*** Begin section ***

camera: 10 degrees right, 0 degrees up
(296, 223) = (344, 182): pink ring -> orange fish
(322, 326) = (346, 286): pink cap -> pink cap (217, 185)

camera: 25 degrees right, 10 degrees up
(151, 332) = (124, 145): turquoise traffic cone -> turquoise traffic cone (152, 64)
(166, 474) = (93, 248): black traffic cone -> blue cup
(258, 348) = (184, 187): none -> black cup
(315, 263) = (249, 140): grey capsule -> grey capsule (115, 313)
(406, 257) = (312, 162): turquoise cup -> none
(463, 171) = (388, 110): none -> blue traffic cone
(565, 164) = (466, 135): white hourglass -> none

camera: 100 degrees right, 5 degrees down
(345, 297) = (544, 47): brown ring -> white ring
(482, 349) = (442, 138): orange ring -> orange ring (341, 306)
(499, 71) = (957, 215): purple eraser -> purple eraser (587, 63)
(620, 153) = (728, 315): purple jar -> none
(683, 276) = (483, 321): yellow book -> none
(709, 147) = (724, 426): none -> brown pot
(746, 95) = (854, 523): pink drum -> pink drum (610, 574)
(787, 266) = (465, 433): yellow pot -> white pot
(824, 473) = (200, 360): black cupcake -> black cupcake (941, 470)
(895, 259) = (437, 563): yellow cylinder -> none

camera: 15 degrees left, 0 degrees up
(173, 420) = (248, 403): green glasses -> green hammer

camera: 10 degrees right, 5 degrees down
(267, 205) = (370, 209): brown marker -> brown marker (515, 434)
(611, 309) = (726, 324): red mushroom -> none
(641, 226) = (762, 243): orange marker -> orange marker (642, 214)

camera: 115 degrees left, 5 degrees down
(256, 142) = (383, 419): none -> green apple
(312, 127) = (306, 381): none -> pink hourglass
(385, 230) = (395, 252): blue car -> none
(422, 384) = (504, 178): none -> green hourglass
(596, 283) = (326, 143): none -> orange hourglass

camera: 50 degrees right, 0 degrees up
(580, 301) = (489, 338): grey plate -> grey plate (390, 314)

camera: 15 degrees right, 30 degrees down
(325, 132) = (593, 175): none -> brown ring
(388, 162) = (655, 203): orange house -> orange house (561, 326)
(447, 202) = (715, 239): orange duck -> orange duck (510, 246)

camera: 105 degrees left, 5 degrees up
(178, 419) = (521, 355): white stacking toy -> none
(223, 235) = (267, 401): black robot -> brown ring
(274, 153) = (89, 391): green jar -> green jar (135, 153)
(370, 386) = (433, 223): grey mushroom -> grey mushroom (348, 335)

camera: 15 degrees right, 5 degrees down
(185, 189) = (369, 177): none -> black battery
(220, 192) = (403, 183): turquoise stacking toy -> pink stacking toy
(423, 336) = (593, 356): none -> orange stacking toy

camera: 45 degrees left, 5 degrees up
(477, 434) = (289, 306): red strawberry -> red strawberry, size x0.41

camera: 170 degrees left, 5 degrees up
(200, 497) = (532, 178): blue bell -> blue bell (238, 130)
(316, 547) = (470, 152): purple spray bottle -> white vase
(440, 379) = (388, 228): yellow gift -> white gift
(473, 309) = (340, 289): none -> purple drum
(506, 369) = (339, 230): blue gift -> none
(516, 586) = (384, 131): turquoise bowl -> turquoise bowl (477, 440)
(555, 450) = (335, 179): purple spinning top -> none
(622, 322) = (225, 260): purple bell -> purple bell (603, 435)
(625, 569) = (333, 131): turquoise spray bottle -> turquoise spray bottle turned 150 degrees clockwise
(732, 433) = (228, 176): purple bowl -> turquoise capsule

*** End section ***

- _Assigned task_
Only one stretch of the records above is wanted: the lines between the one holding "(787, 266) = (465, 433): yellow" and the one holding "camera: 15 degrees right, 5 degrees down", inclusive, reproduced exactly.

- _Reply_
(787, 266) = (465, 433): yellow pot -> white pot
(824, 473) = (200, 360): black cupcake -> black cupcake (941, 470)
(895, 259) = (437, 563): yellow cylinder -> none

camera: 15 degrees left, 0 degrees up
(173, 420) = (248, 403): green glasses -> green hammer

camera: 10 degrees right, 5 degrees down
(267, 205) = (370, 209): brown marker -> brown marker (515, 434)
(611, 309) = (726, 324): red mushroom -> none
(641, 226) = (762, 243): orange marker -> orange marker (642, 214)

camera: 115 degrees left, 5 degrees down
(256, 142) = (383, 419): none -> green apple
(312, 127) = (306, 381): none -> pink hourglass
(385, 230) = (395, 252): blue car -> none
(422, 384) = (504, 178): none -> green hourglass
(596, 283) = (326, 143): none -> orange hourglass

camera: 50 degrees right, 0 degrees up
(580, 301) = (489, 338): grey plate -> grey plate (390, 314)

camera: 15 degrees right, 30 degrees down
(325, 132) = (593, 175): none -> brown ring
(388, 162) = (655, 203): orange house -> orange house (561, 326)
(447, 202) = (715, 239): orange duck -> orange duck (510, 246)

camera: 105 degrees left, 5 degrees up
(178, 419) = (521, 355): white stacking toy -> none
(223, 235) = (267, 401): black robot -> brown ring
(274, 153) = (89, 391): green jar -> green jar (135, 153)
(370, 386) = (433, 223): grey mushroom -> grey mushroom (348, 335)

camera: 15 degrees right, 5 degrees down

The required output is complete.